> **ASSIGNED TASK**:
In full and word for word, copy the listing; no pictures belong in the copy.

> **STORED DATA**:

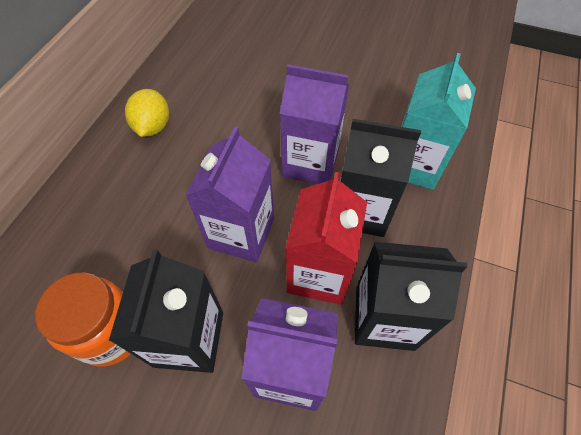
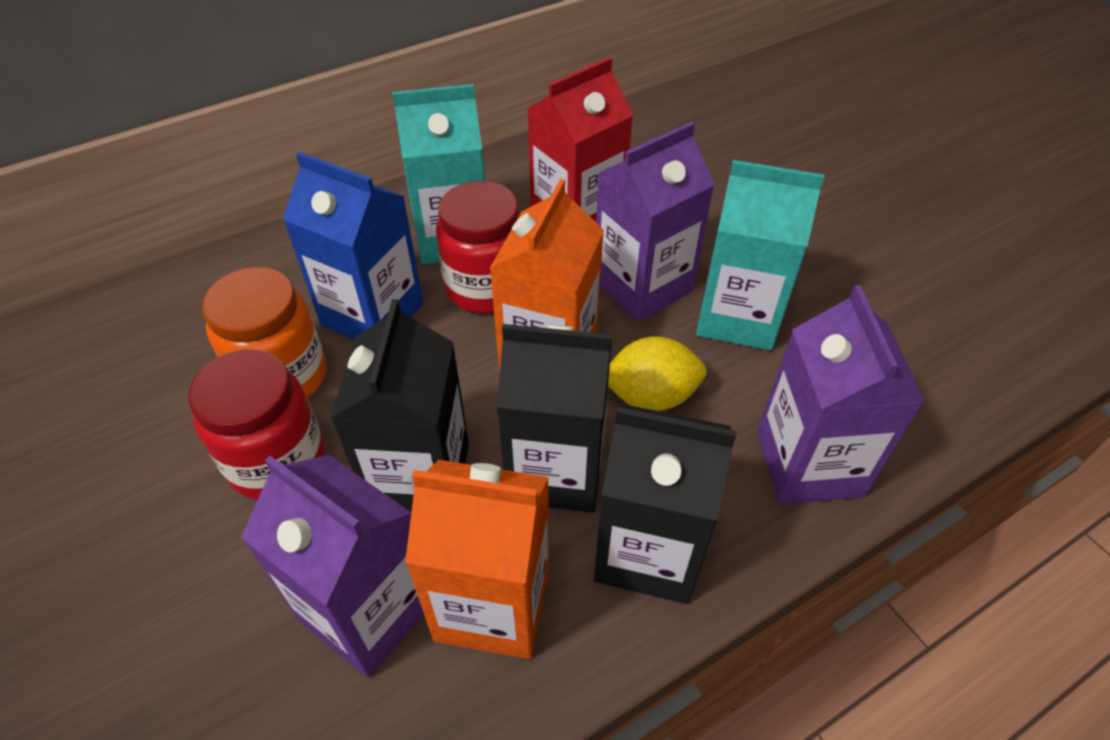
blue carton: 0 -> 1
orange carton: 0 -> 2
red jar: 0 -> 2
turquoise carton: 1 -> 2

> **RESULT**:
blue carton: 0 -> 1
orange carton: 0 -> 2
red jar: 0 -> 2
turquoise carton: 1 -> 2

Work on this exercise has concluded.